──────── PROVIDED RECORDS
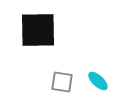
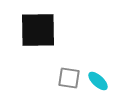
gray square: moved 7 px right, 4 px up
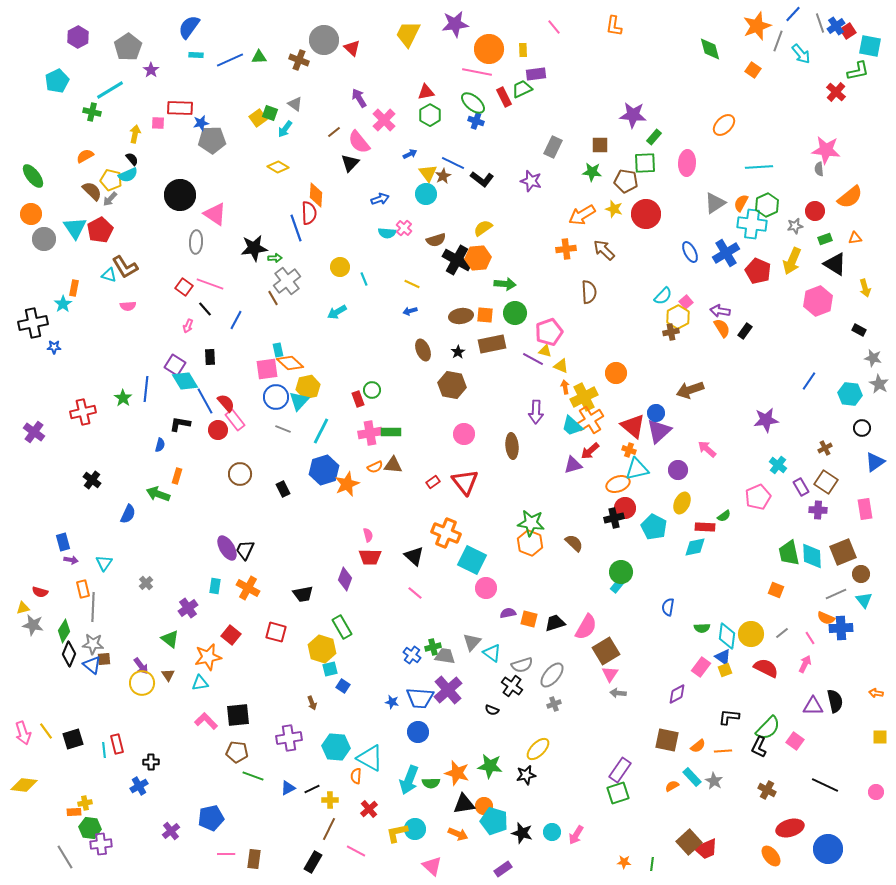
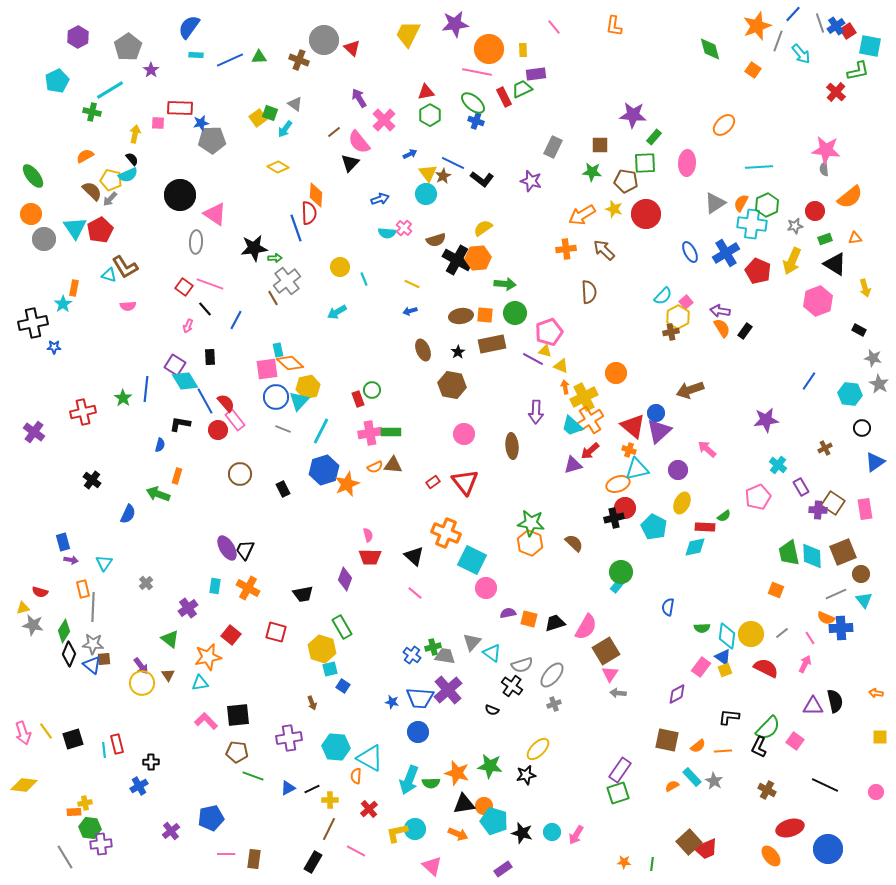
gray semicircle at (819, 169): moved 5 px right
brown square at (826, 482): moved 7 px right, 21 px down
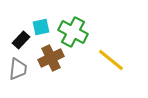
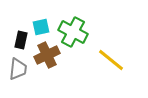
black rectangle: rotated 30 degrees counterclockwise
brown cross: moved 4 px left, 3 px up
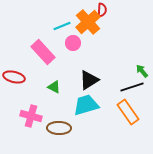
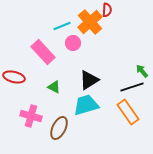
red semicircle: moved 5 px right
orange cross: moved 2 px right
brown ellipse: rotated 65 degrees counterclockwise
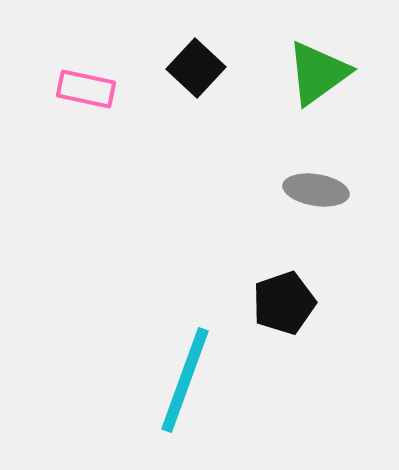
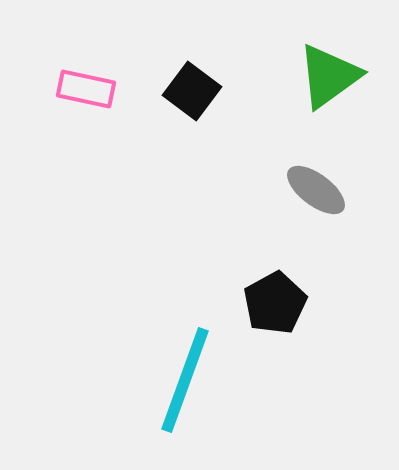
black square: moved 4 px left, 23 px down; rotated 6 degrees counterclockwise
green triangle: moved 11 px right, 3 px down
gray ellipse: rotated 28 degrees clockwise
black pentagon: moved 9 px left; rotated 10 degrees counterclockwise
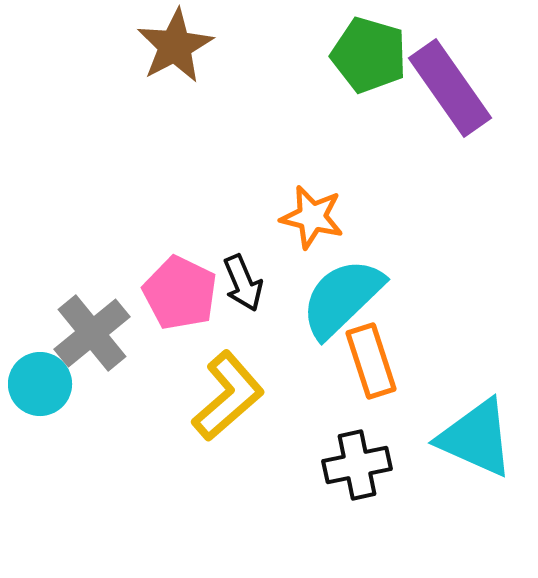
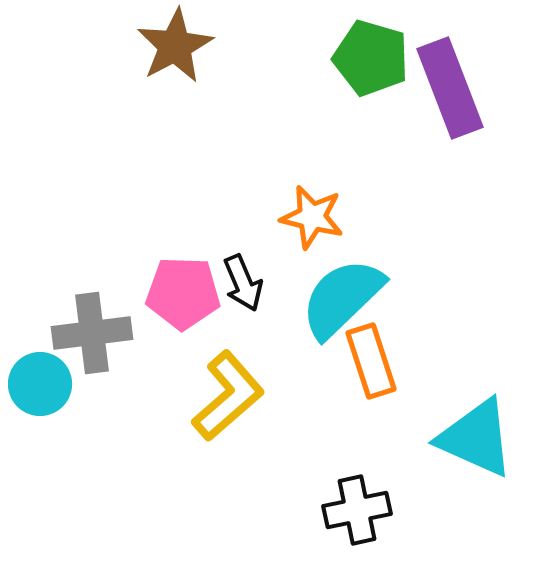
green pentagon: moved 2 px right, 3 px down
purple rectangle: rotated 14 degrees clockwise
pink pentagon: moved 3 px right; rotated 24 degrees counterclockwise
gray cross: rotated 32 degrees clockwise
black cross: moved 45 px down
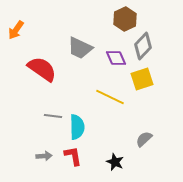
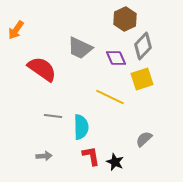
cyan semicircle: moved 4 px right
red L-shape: moved 18 px right
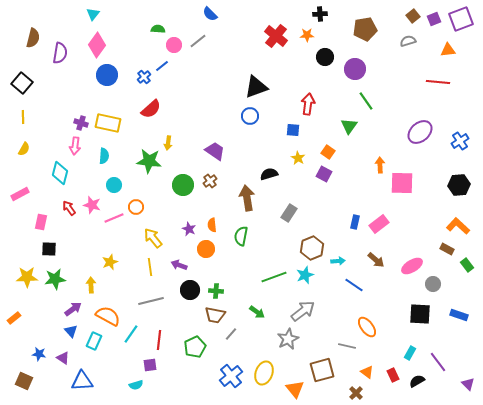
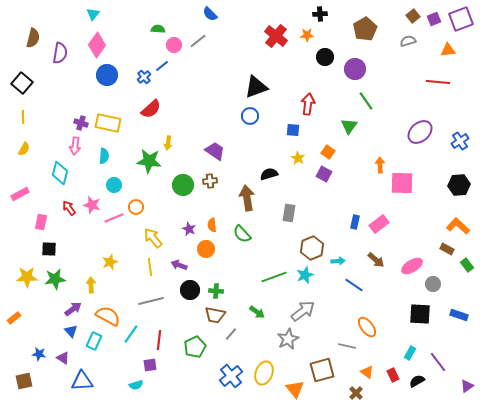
brown pentagon at (365, 29): rotated 20 degrees counterclockwise
brown cross at (210, 181): rotated 32 degrees clockwise
gray rectangle at (289, 213): rotated 24 degrees counterclockwise
green semicircle at (241, 236): moved 1 px right, 2 px up; rotated 54 degrees counterclockwise
brown square at (24, 381): rotated 36 degrees counterclockwise
purple triangle at (468, 384): moved 1 px left, 2 px down; rotated 40 degrees clockwise
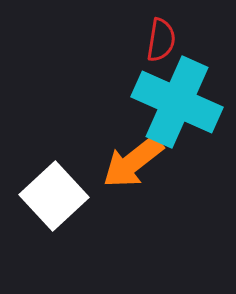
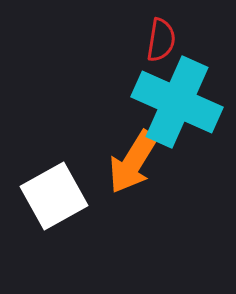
orange arrow: rotated 20 degrees counterclockwise
white square: rotated 14 degrees clockwise
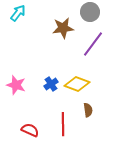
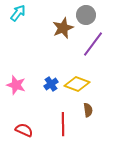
gray circle: moved 4 px left, 3 px down
brown star: rotated 15 degrees counterclockwise
red semicircle: moved 6 px left
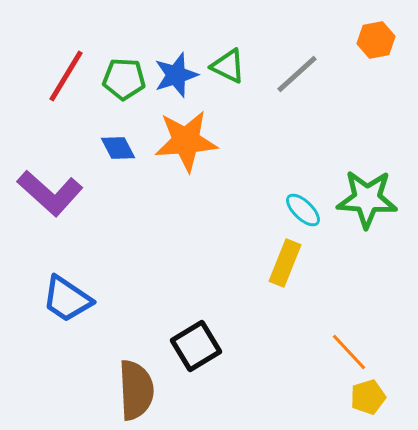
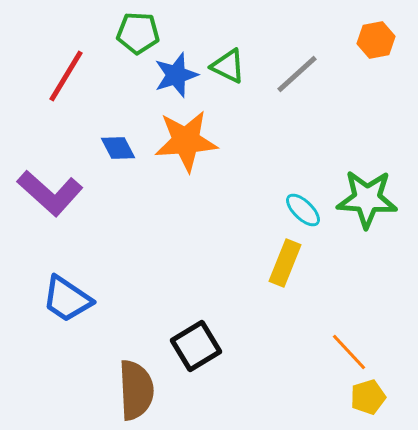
green pentagon: moved 14 px right, 46 px up
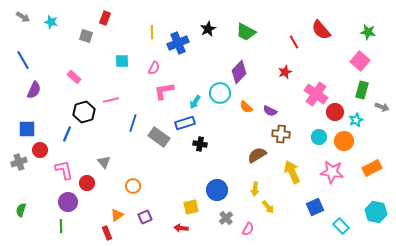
────────────────
The expected answer is every line in the data above that carries the string "down".

brown square at (826, 482): moved 7 px right, 21 px down
black square: moved 4 px left, 23 px down; rotated 6 degrees counterclockwise
green triangle: moved 11 px right, 3 px down
green pentagon: moved 2 px right, 3 px down
black cross: moved 45 px down
purple triangle at (468, 384): moved 1 px left, 2 px down; rotated 40 degrees clockwise
gray circle: moved 4 px left, 3 px down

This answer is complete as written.